▸ **TASK STATEMENT**
Everything in the listing below should be repeated exactly, apart from the pictures.

▸ **RECORDED DATA**
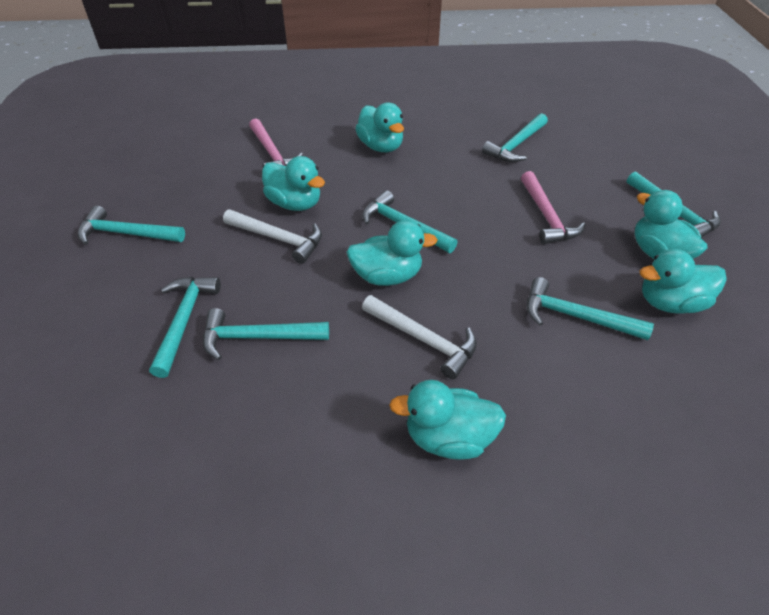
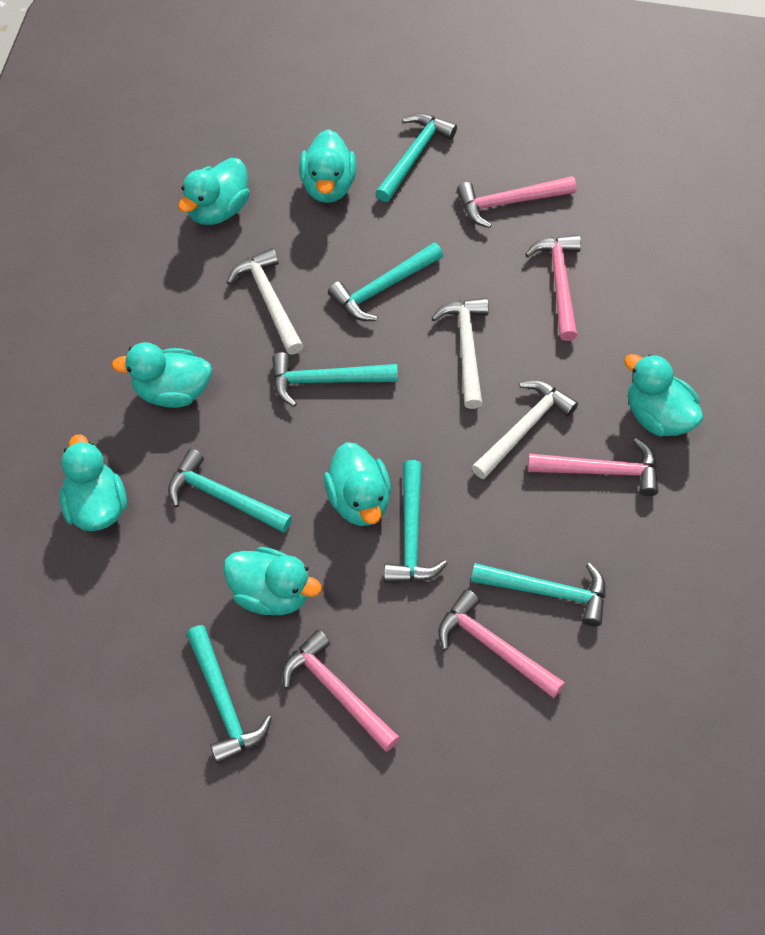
pink hammer: 2 -> 5
turquoise duck: 6 -> 7
white hammer: 2 -> 3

▸ **YOUR SOLUTION**
pink hammer: 2 -> 5
turquoise duck: 6 -> 7
white hammer: 2 -> 3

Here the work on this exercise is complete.